_Written task:_ Pictures stay out; everything else in the listing below is to be restated word for word.

_Data provided:_
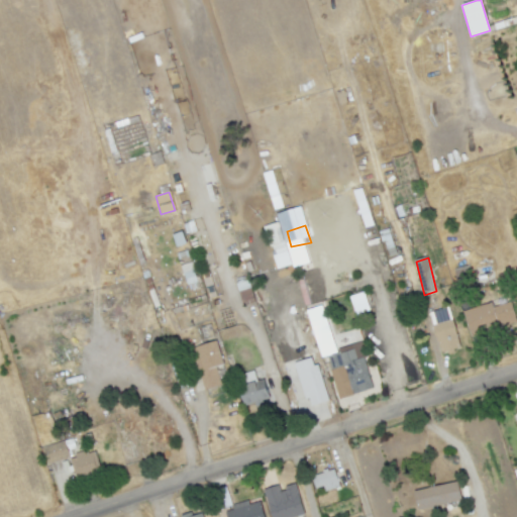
[(181,265),(185,284),(196,282),(192,262),(181,265)]
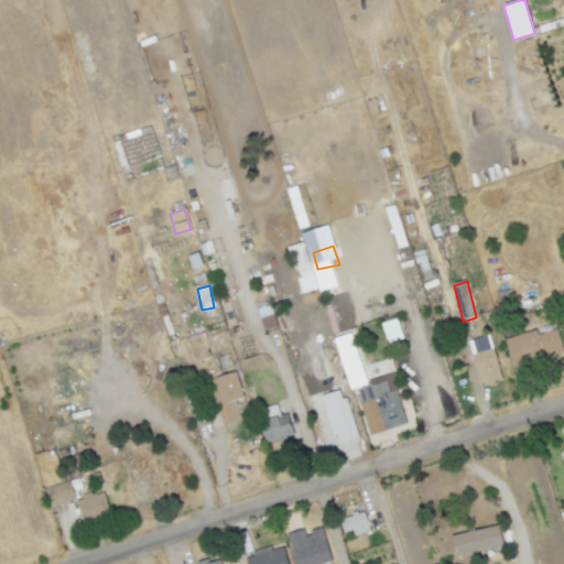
[(389,344),(403,338),(396,317),(381,323),(389,344)]
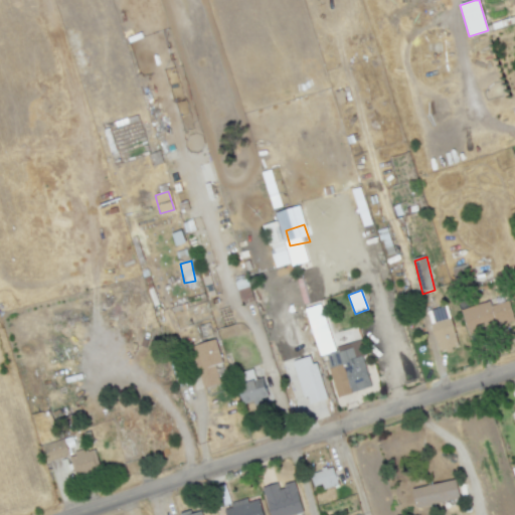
[(462,311),(498,299),(499,304),(509,301),(514,316),(514,322),(469,338),(462,311)]
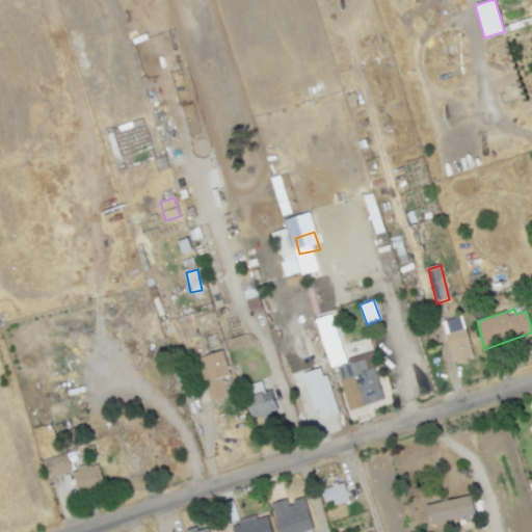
[(456,366),(443,323),(462,317),(475,360),(456,366)]
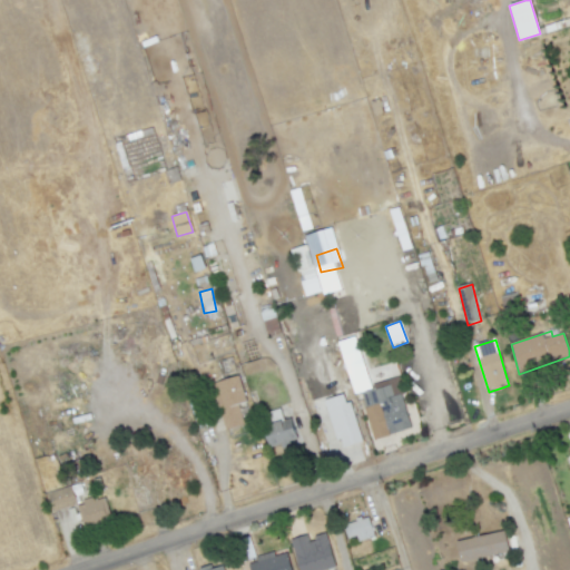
[(227,432),(213,385),(239,377),(247,404),(241,408),(246,428),(227,432)]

_Solution for this problem:_
[(181,265),(185,284),(196,282),(192,262),(181,265)]
[(389,344),(403,338),(396,317),(381,323),(389,344)]
[(462,311),(498,299),(499,304),(509,301),(514,316),(514,322),(469,338),(462,311)]
[(456,366),(443,323),(462,317),(475,360),(456,366)]
[(227,432),(213,385),(239,377),(247,404),(241,408),(246,428),(227,432)]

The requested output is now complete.